=== TASK ===
Some of the lines below need repeating. Reproduce exactly those between the lines holding "D1: none -> diode BAV21 (A IC2/RST, K 0V)" and "R6: 1.5k (+12V, 0V) -> 1.5k (+12V, IC2/TXD)", inclusive.

=== EXCERPTED RECORDS ===

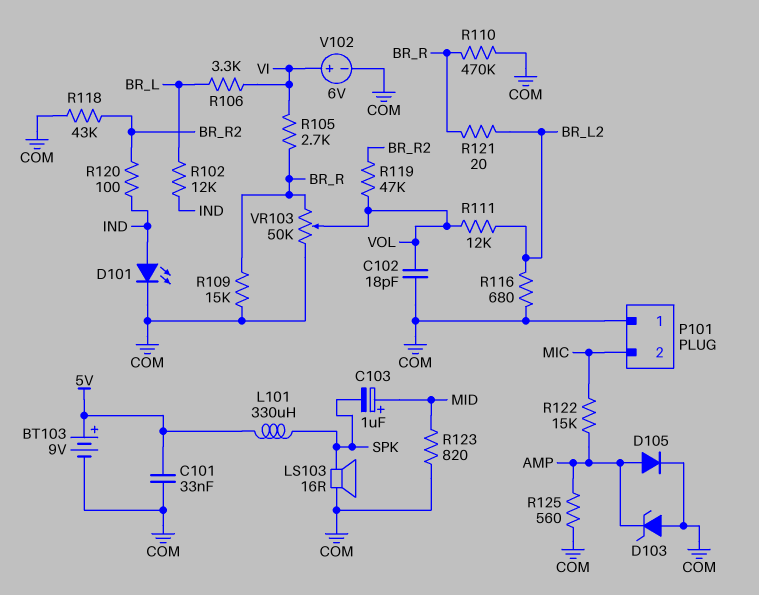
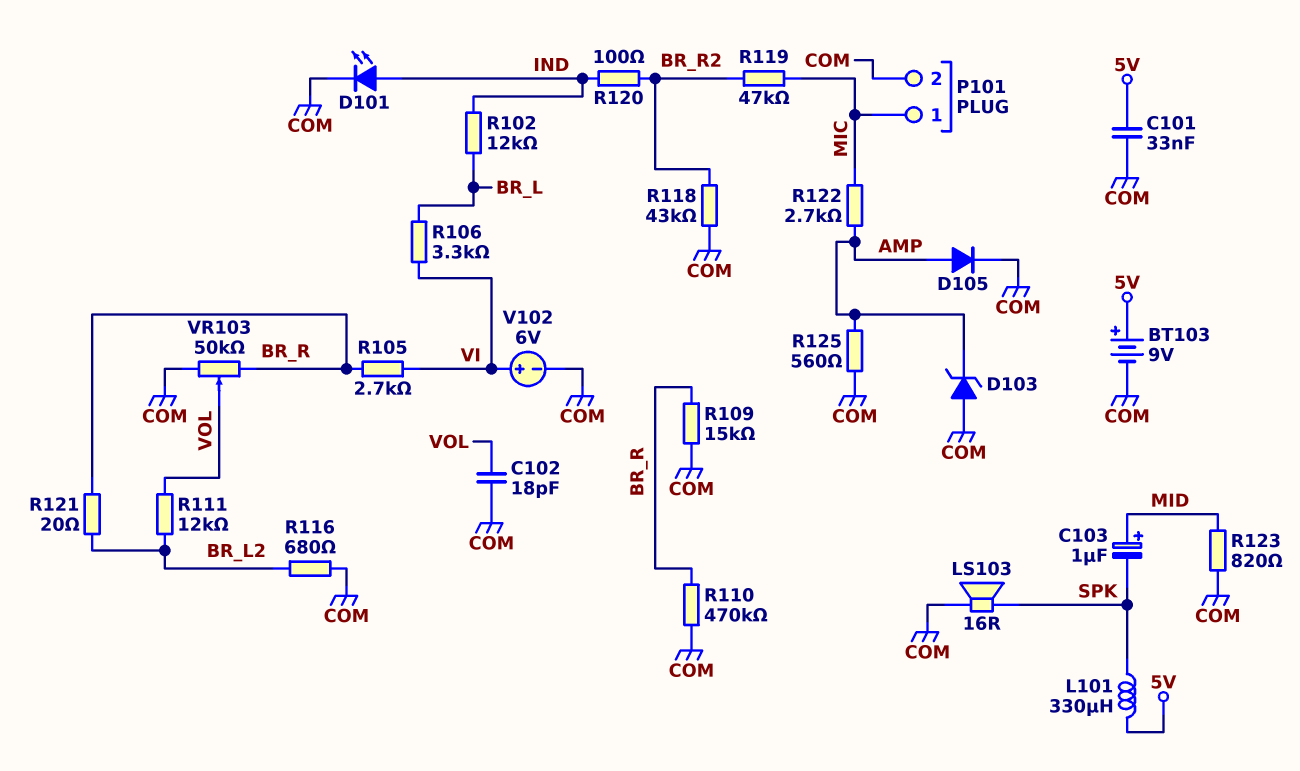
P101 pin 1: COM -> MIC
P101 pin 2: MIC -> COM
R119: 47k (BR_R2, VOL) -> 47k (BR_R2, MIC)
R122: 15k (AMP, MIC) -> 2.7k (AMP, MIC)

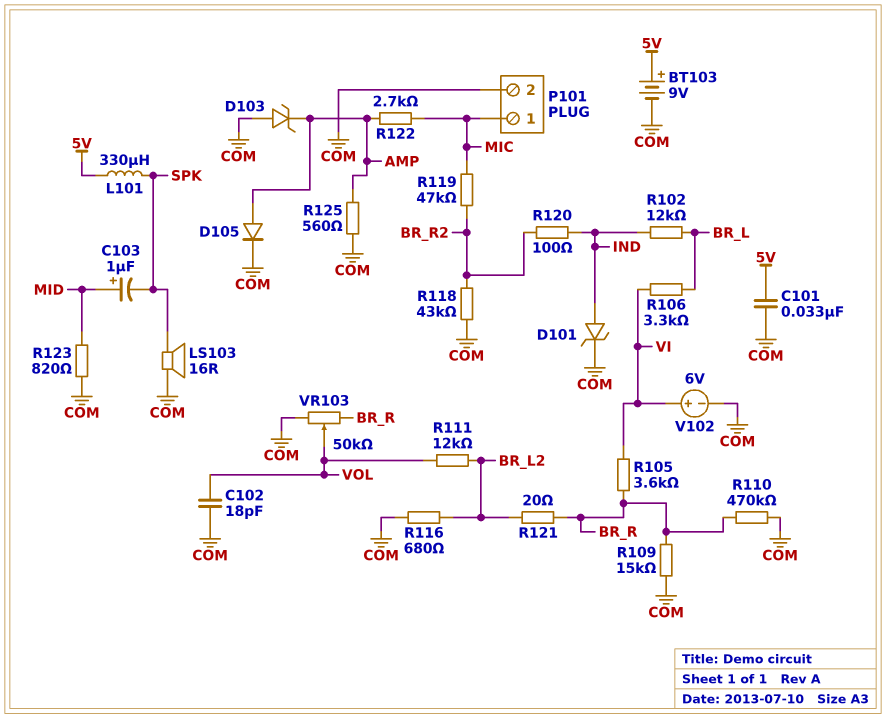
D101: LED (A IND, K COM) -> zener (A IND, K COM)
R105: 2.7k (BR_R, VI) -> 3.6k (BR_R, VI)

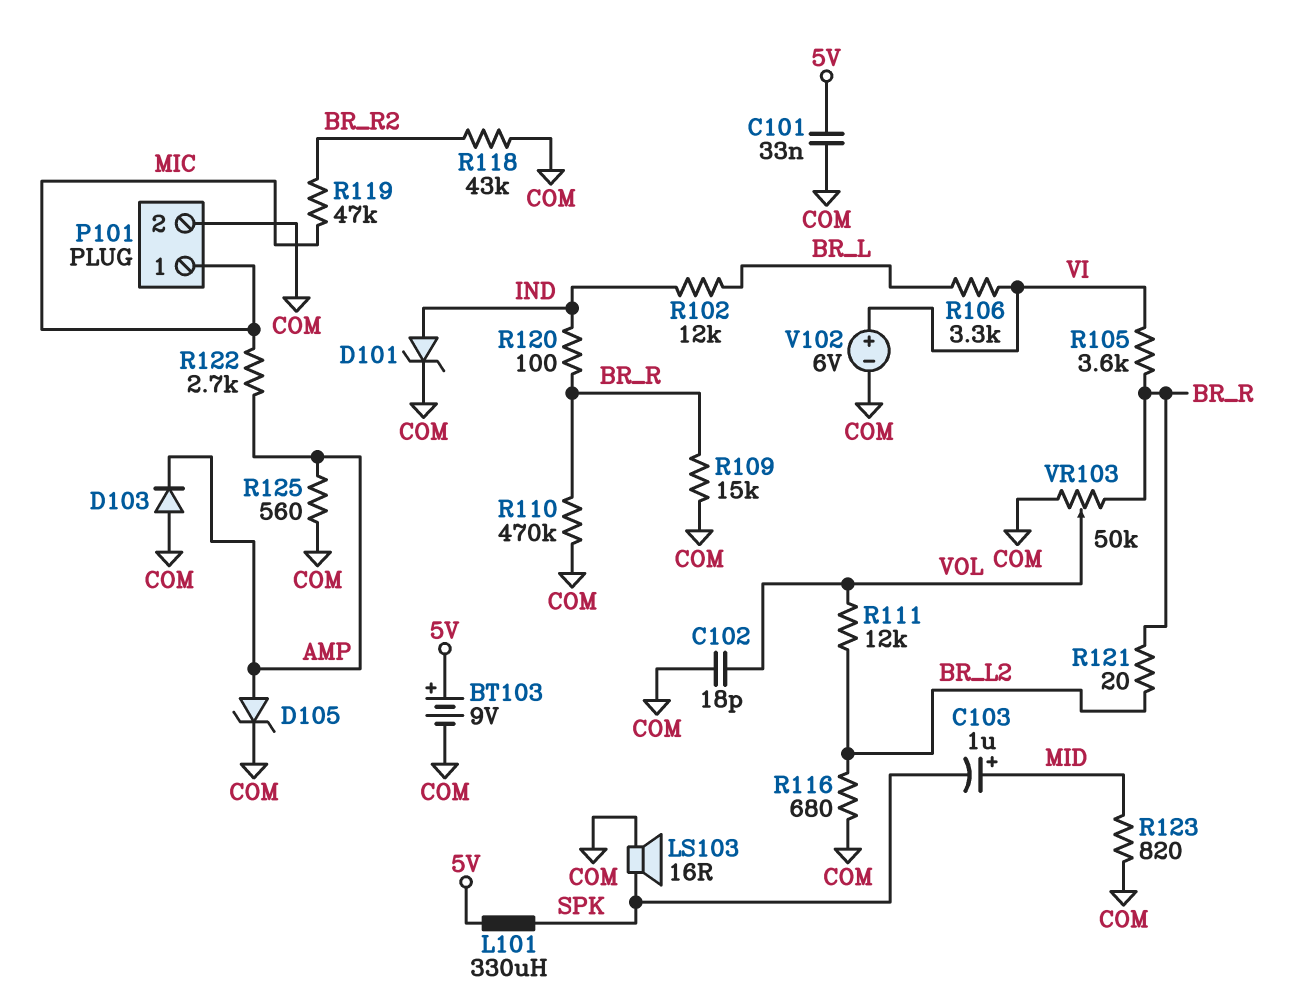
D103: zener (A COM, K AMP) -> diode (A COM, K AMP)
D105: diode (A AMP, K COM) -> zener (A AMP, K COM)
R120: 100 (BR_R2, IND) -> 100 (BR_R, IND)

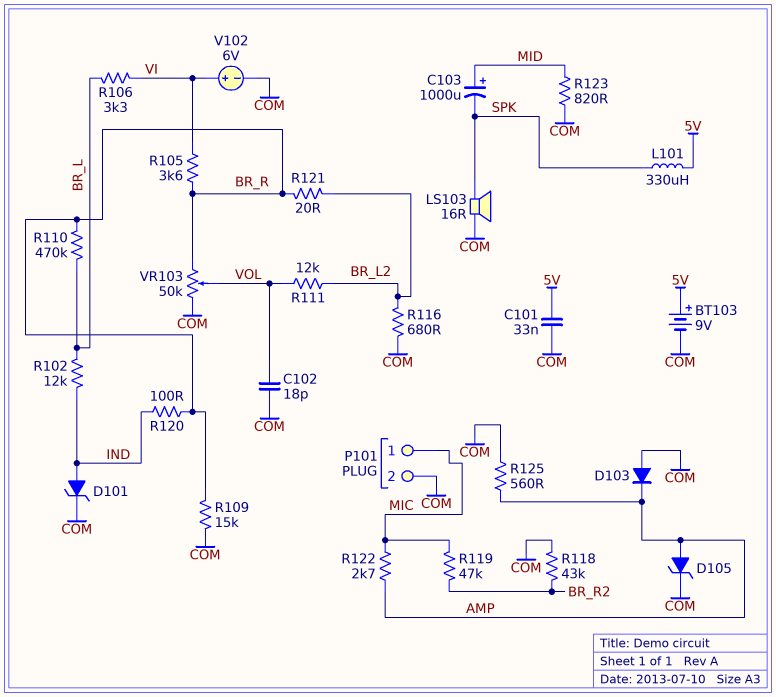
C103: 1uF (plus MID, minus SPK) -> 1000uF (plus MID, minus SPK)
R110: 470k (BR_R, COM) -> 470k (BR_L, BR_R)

--

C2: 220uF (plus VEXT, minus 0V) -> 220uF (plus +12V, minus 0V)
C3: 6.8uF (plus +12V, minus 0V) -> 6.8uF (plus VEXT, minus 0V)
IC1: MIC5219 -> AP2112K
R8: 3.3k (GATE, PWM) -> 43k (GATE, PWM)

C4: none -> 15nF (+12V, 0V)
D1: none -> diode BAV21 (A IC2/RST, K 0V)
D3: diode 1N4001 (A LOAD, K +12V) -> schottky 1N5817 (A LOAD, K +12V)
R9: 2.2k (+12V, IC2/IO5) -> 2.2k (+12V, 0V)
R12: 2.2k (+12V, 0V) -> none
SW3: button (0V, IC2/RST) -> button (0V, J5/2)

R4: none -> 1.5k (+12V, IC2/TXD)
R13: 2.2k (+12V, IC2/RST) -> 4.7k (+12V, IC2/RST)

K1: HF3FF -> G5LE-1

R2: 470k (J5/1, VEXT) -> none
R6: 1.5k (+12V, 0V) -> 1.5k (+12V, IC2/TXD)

=== EXERCISE RESULT ===
D1: none -> diode BAV21 (A IC2/RST, K 0V)
D3: diode 1N4001 (A LOAD, K +12V) -> schottky 1N5817 (A LOAD, K +12V)
R9: 2.2k (+12V, IC2/IO5) -> 2.2k (+12V, 0V)
R12: 2.2k (+12V, 0V) -> none
SW3: button (0V, IC2/RST) -> button (0V, J5/2)

R4: none -> 1.5k (+12V, IC2/TXD)
R13: 2.2k (+12V, IC2/RST) -> 4.7k (+12V, IC2/RST)

K1: HF3FF -> G5LE-1

R2: 470k (J5/1, VEXT) -> none
R6: 1.5k (+12V, 0V) -> 1.5k (+12V, IC2/TXD)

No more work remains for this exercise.